Saved data entries:
• • • • • • •
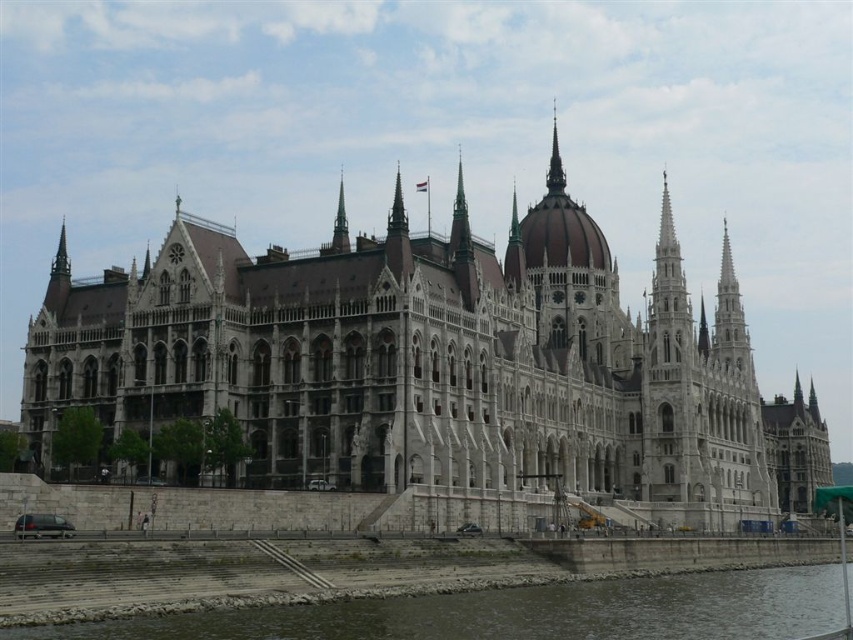
Question: Can you confirm if gray rocky river at lower left is positioned to the left of white stone tower at center?

Choices:
 (A) yes
 (B) no

Answer: (A)

Question: Which object appears closest to the camera in this image?

Choices:
 (A) white stone tower at center
 (B) white stone palace at center
 (C) polished silver spire at upper center
 (D) gray rocky river at lower left

Answer: (D)

Question: Considering the relative positions of white stone palace at center and white stone tower at center in the image provided, where is white stone palace at center located with respect to white stone tower at center?

Choices:
 (A) above
 (B) below

Answer: (A)

Question: Considering the real-world distances, which object is closest to the smooth gray spire at center?

Choices:
 (A) gray rocky river at lower left
 (B) white stone tower at center
 (C) white stone palace at center

Answer: (C)

Question: Which point is closer to the camera?

Choices:
 (A) (643, 413)
 (B) (556, 170)

Answer: (A)

Question: Can you confirm if white stone tower at center is smaller than smooth gray spire at center?

Choices:
 (A) no
 (B) yes

Answer: (B)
• • • • • • •
Problem description:
Please rewrite all of the data above, swapping "white stone tower" for "white stone column" everywhere and keeping everything else the same. Leave out the pictures.

Exercise output:
Question: Can you confirm if gray rocky river at lower left is positioned to the left of white stone column at center?

Choices:
 (A) yes
 (B) no

Answer: (A)

Question: Which object appears closest to the camera in this image?

Choices:
 (A) white stone column at center
 (B) white stone palace at center
 (C) polished silver spire at upper center
 (D) gray rocky river at lower left

Answer: (D)

Question: Considering the relative positions of white stone palace at center and white stone column at center in the image provided, where is white stone palace at center located with respect to white stone column at center?

Choices:
 (A) above
 (B) below

Answer: (A)

Question: Considering the real-world distances, which object is closest to the smooth gray spire at center?

Choices:
 (A) gray rocky river at lower left
 (B) white stone column at center
 (C) white stone palace at center

Answer: (C)

Question: Which point is closer to the camera?

Choices:
 (A) (643, 413)
 (B) (556, 170)

Answer: (A)

Question: Can you confirm if white stone column at center is smaller than smooth gray spire at center?

Choices:
 (A) no
 (B) yes

Answer: (B)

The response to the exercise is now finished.